--- EXERCISE DATA Enclosed Below ---

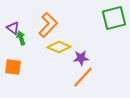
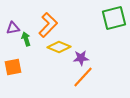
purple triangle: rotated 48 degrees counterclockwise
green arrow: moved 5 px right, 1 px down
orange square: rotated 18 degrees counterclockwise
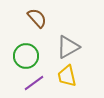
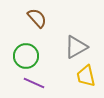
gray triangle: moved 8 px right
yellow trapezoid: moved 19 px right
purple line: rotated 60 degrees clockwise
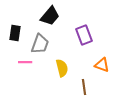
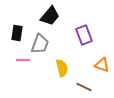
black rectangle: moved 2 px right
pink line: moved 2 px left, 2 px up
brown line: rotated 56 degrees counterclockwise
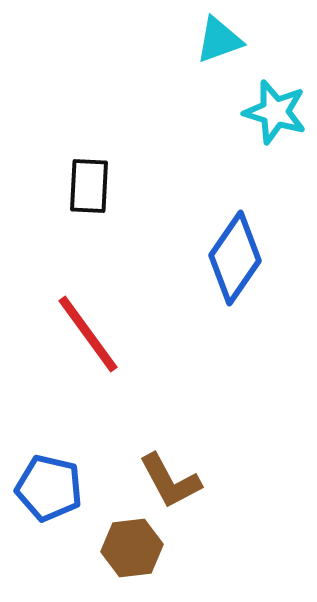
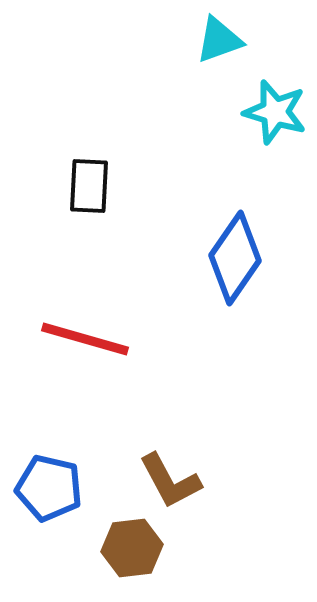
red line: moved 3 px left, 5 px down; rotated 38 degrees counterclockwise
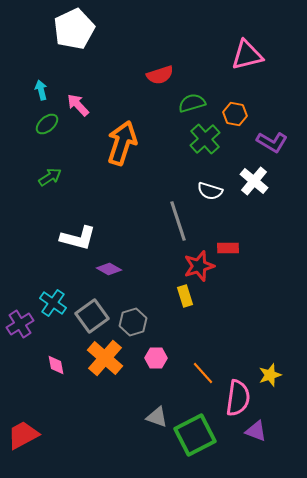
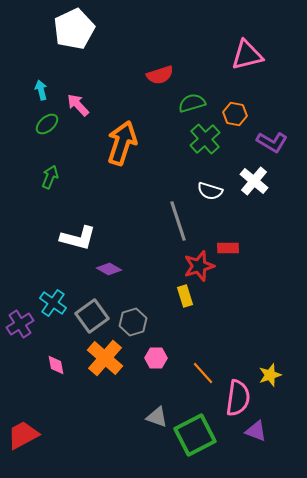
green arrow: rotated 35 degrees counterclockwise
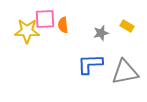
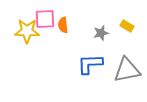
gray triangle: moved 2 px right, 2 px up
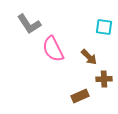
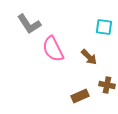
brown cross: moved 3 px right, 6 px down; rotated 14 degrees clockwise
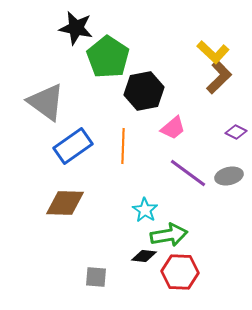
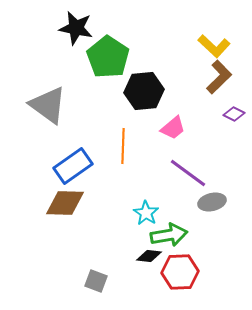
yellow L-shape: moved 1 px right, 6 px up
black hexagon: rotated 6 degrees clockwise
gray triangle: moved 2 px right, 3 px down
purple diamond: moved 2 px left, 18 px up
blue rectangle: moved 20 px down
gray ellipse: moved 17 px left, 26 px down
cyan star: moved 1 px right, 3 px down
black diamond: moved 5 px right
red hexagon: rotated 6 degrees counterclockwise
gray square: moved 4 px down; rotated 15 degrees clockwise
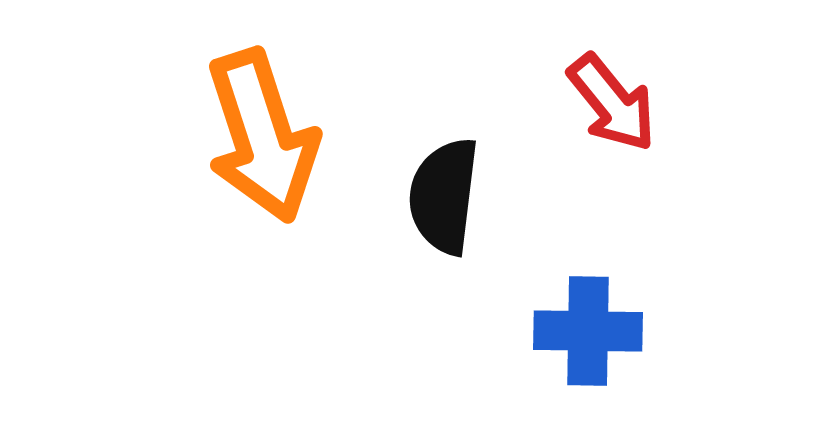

--- End of Enclosed EXERCISE DATA ---
--- EXERCISE DATA Enclosed Below ---

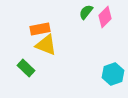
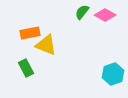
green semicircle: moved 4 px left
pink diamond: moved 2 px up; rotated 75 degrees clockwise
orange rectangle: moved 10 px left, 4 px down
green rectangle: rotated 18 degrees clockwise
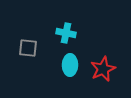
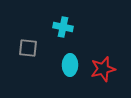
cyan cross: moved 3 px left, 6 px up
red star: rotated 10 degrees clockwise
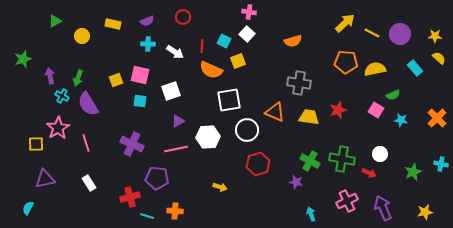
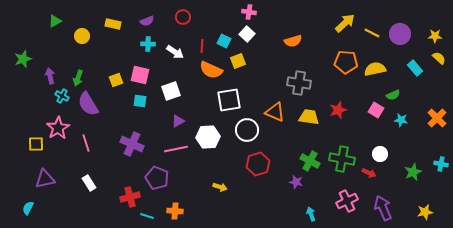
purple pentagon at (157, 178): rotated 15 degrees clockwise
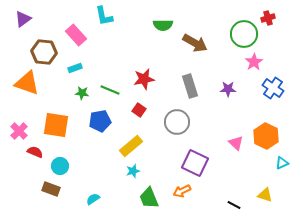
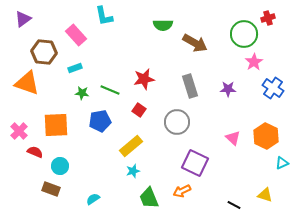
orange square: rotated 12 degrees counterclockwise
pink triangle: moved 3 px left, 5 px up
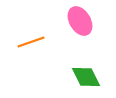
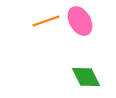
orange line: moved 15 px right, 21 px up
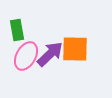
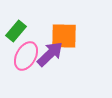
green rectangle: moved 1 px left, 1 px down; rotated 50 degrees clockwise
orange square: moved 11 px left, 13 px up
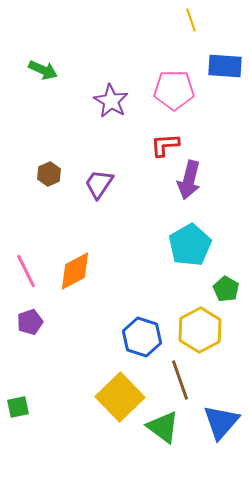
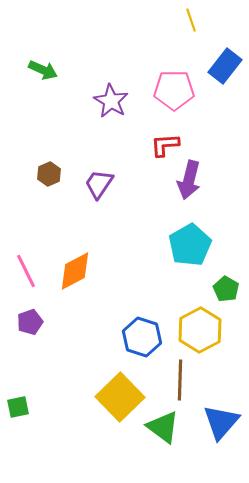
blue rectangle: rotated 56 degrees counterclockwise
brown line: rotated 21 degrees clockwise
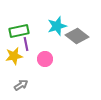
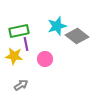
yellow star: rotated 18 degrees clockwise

--- End of Enclosed EXERCISE DATA ---

WHAT YOU HAVE TO DO
Repeat, without pictures, exactly the lines of the data above from the one containing "green rectangle: rotated 18 degrees clockwise" through the one containing "yellow star: rotated 18 degrees clockwise", including both and adding nothing.

ANSWER TO THE EXERCISE
green rectangle: rotated 18 degrees clockwise
cyan cross: moved 3 px left, 6 px up
red star: rotated 10 degrees clockwise
purple pentagon at (157, 178): rotated 15 degrees clockwise
orange square: rotated 12 degrees counterclockwise
pink triangle: moved 3 px left, 5 px up
orange line: moved 15 px right, 21 px up
green rectangle: moved 1 px left, 1 px down; rotated 50 degrees clockwise
orange square: moved 11 px left, 13 px up
blue rectangle: rotated 56 degrees counterclockwise
brown line: rotated 21 degrees clockwise
yellow star: rotated 18 degrees clockwise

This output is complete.